Extracted data entries
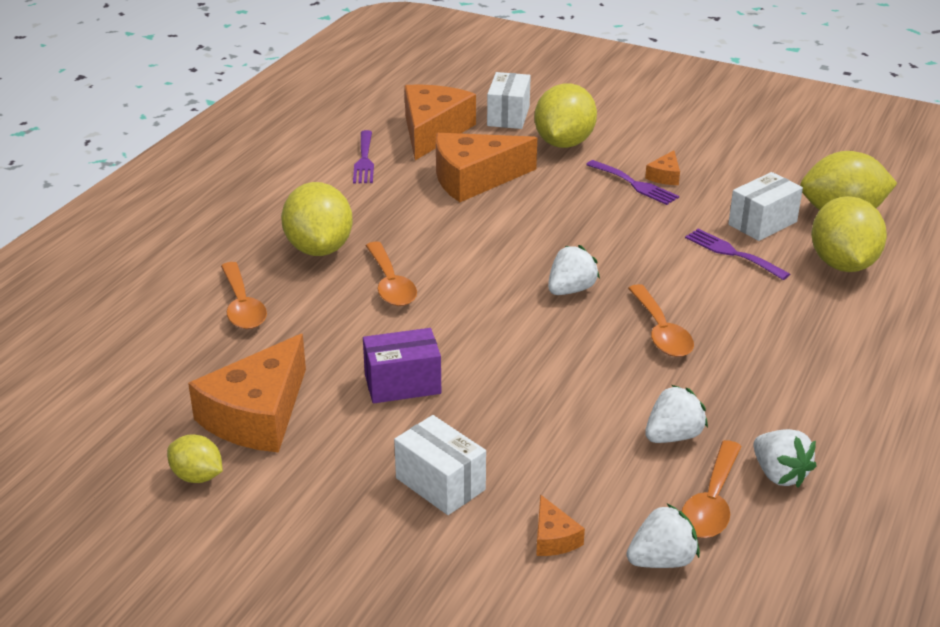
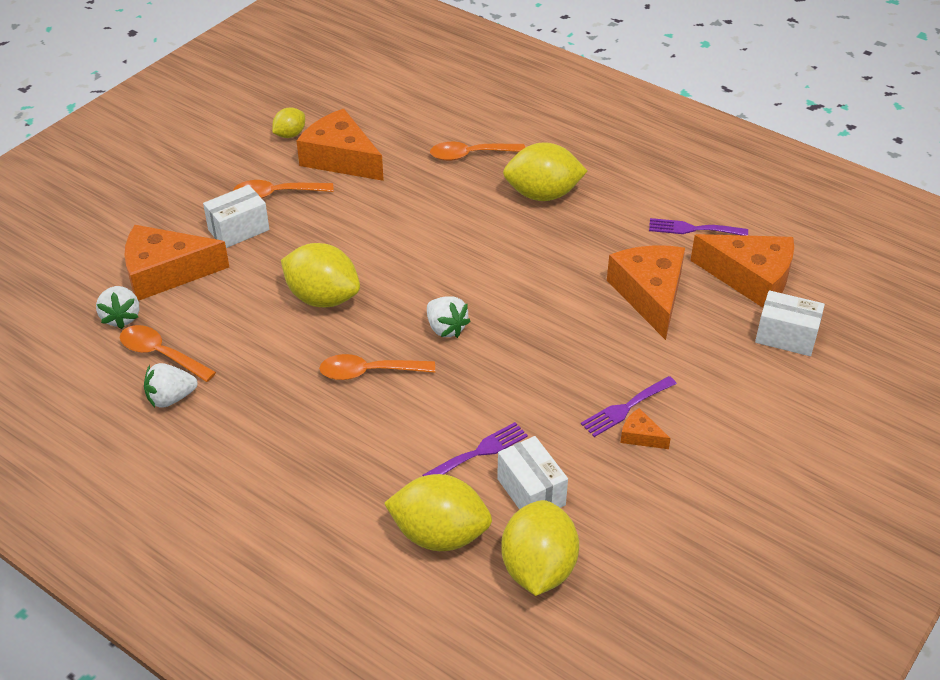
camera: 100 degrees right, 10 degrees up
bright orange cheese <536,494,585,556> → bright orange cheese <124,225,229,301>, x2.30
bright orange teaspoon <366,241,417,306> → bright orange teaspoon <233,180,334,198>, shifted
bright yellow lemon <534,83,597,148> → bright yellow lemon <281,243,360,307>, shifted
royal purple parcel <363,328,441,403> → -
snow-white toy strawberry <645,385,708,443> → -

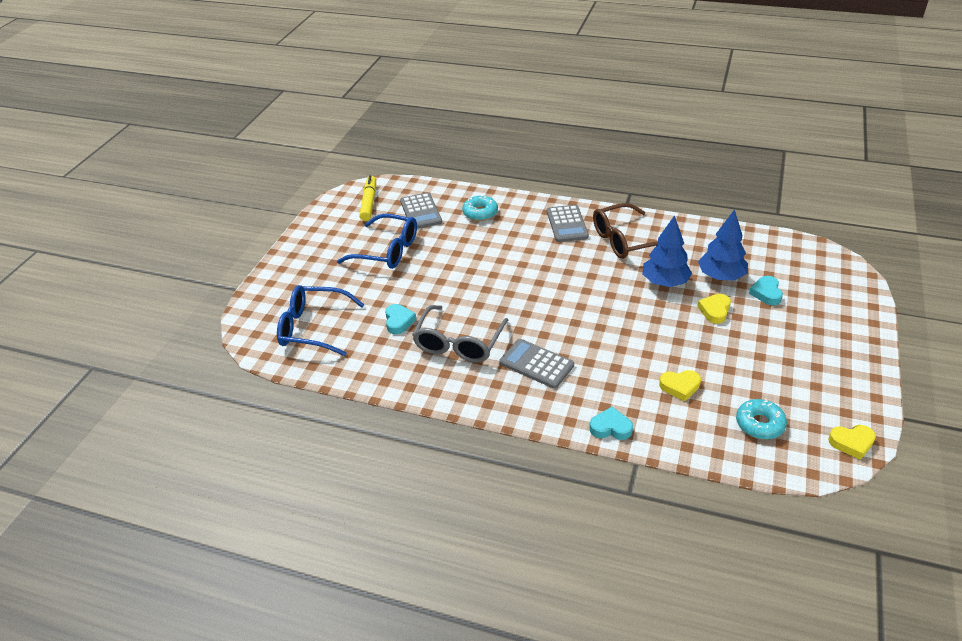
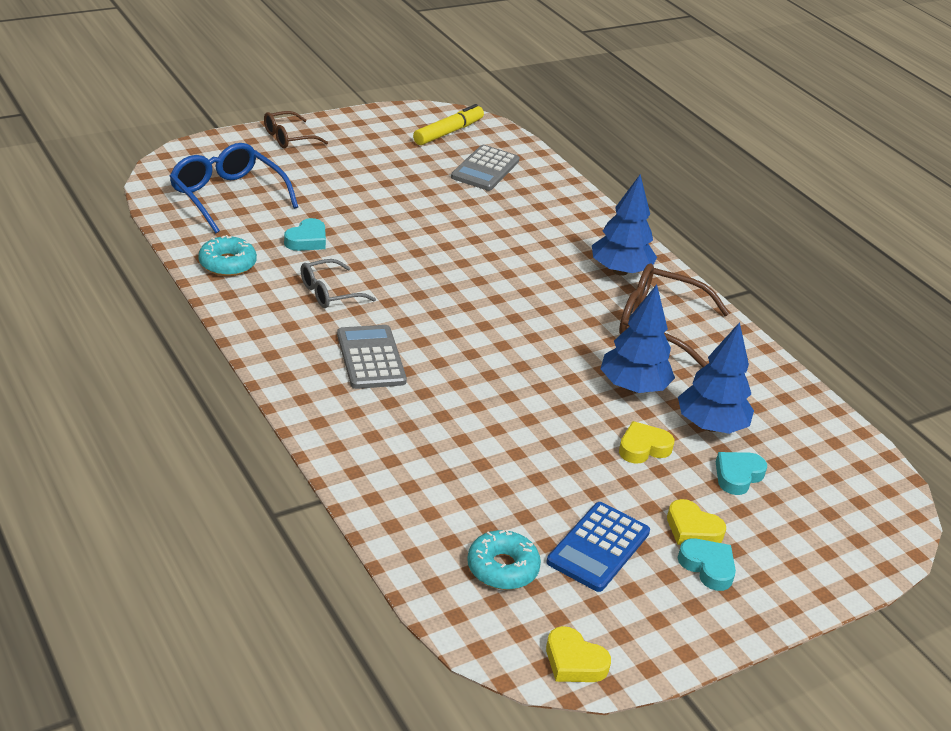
camera: 35 degrees right, 5 degrees down
teal glazed donut <462,195,498,221> → teal glazed donut <198,235,257,276>, shifted
- → russet spectacles <264,111,328,148>
ash-grey spectacles <412,305,508,363> → ash-grey spectacles <301,259,376,308>, x0.60
- → royal blue pocket calculator <546,502,650,592>
ash-grey pocket calculator <547,205,589,242> → royal blue toy tree <592,175,657,276>
bright yellow heart shape <659,370,701,401> → bright yellow heart shape <667,499,726,545>, shifted
teal heart shape <589,407,633,440> → teal heart shape <678,539,736,591>, shifted
royal blue spectacles <337,214,417,269> → -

PROBLEM TO WORK ON:
Please copy the data shown above precisely, leaving the images out.

YOUR SOLUTION:
camera: 100 degrees right, 10 degrees up
bright orange cheese <536,494,585,556> → bright orange cheese <124,225,229,301>, x2.30
bright orange teaspoon <366,241,417,306> → bright orange teaspoon <233,180,334,198>, shifted
bright yellow lemon <534,83,597,148> → bright yellow lemon <281,243,360,307>, shifted
royal purple parcel <363,328,441,403> → -
snow-white toy strawberry <645,385,708,443> → -

camera: 35 degrees right, 5 degrees down
teal glazed donut <462,195,498,221> → teal glazed donut <198,235,257,276>, shifted
- → russet spectacles <264,111,328,148>
ash-grey spectacles <412,305,508,363> → ash-grey spectacles <301,259,376,308>, x0.60
- → royal blue pocket calculator <546,502,650,592>
ash-grey pocket calculator <547,205,589,242> → royal blue toy tree <592,175,657,276>
bright yellow heart shape <659,370,701,401> → bright yellow heart shape <667,499,726,545>, shifted
teal heart shape <589,407,633,440> → teal heart shape <678,539,736,591>, shifted
royal blue spectacles <337,214,417,269> → -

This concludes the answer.